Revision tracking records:
=== Begin Enclosure ===

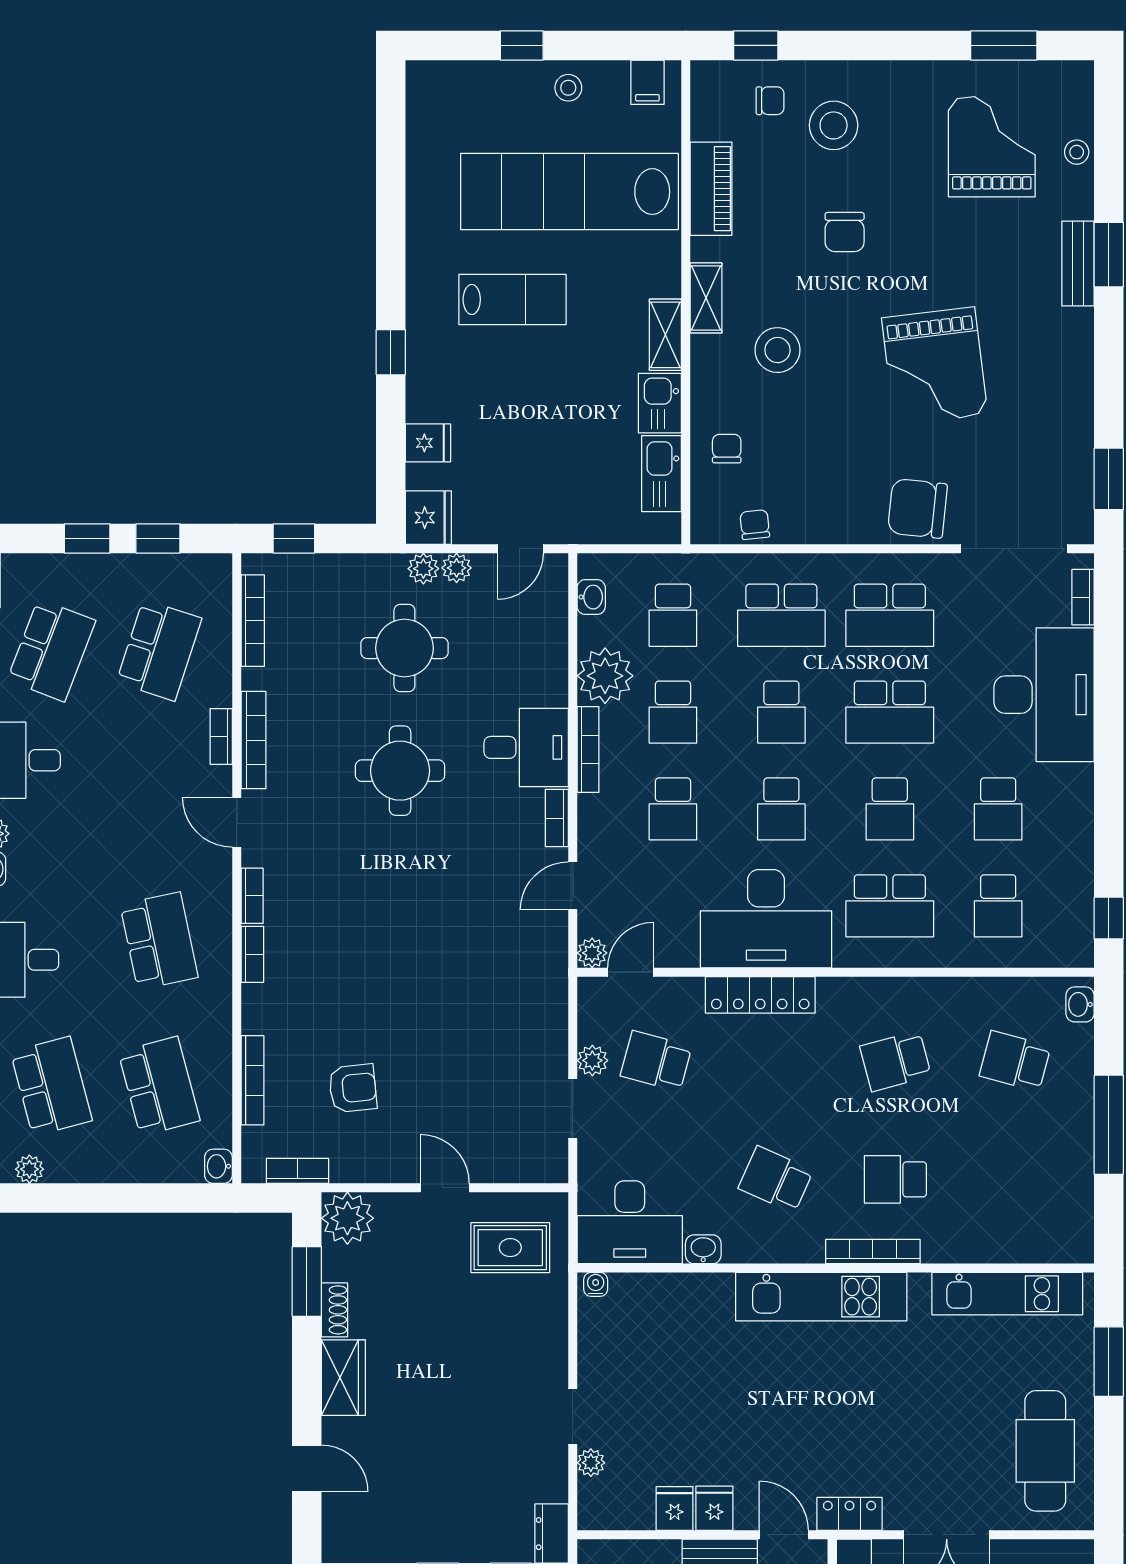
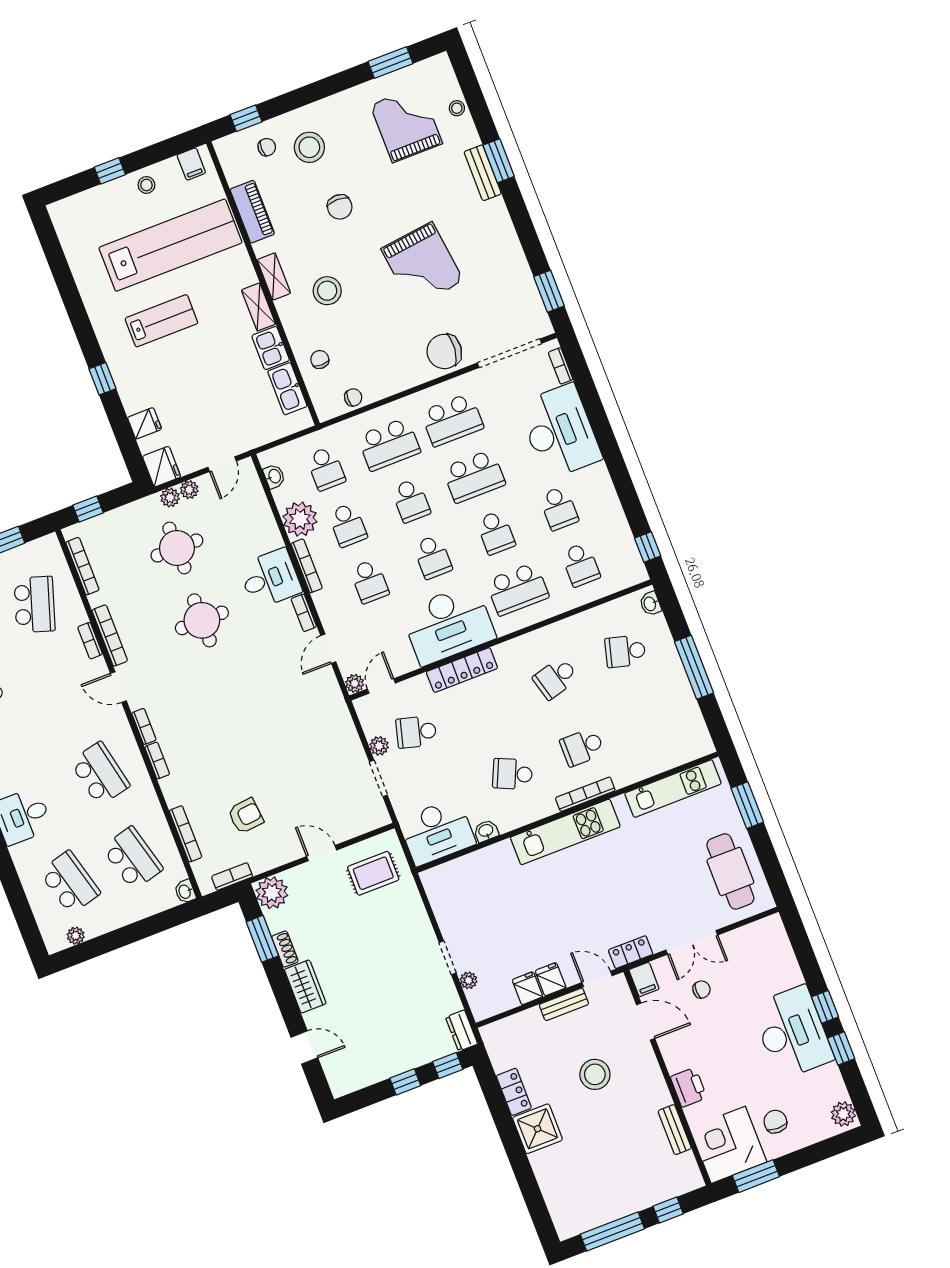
lab bench: (569, 192) -> (170, 245), turned 180
chair: (755, 525) -> (353, 397), turned 96
water cooler: (596, 1284) -> (431, 876), removed

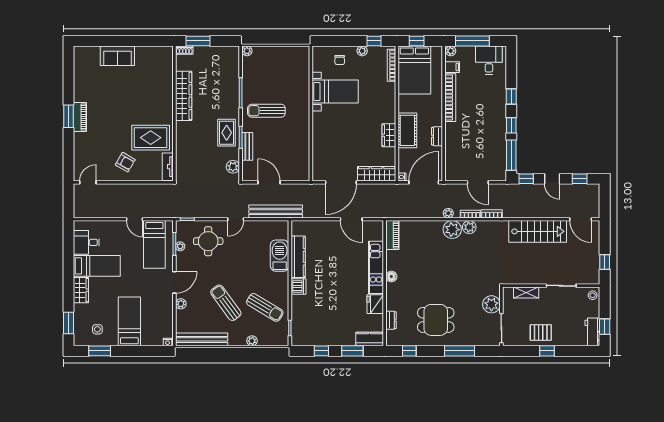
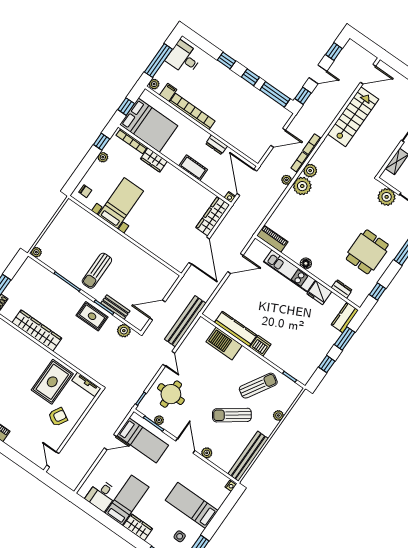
chair: (340, 60) -> (85, 191), moved
cot: (407, 130) -> (193, 168), width x0.73, depth x0.75
wardrobe: (389, 135) -> (154, 160), moved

=== End Enclosure ===

> [YOUR TASK]
Set the pictures aside and reproduce the data above exactly.

> [ANSWER]
lab bench: (569, 192) -> (170, 245), turned 180
chair: (755, 525) -> (353, 397), turned 96
water cooler: (596, 1284) -> (431, 876), removed

chair: (340, 60) -> (85, 191), moved
cot: (407, 130) -> (193, 168), width x0.73, depth x0.75
wardrobe: (389, 135) -> (154, 160), moved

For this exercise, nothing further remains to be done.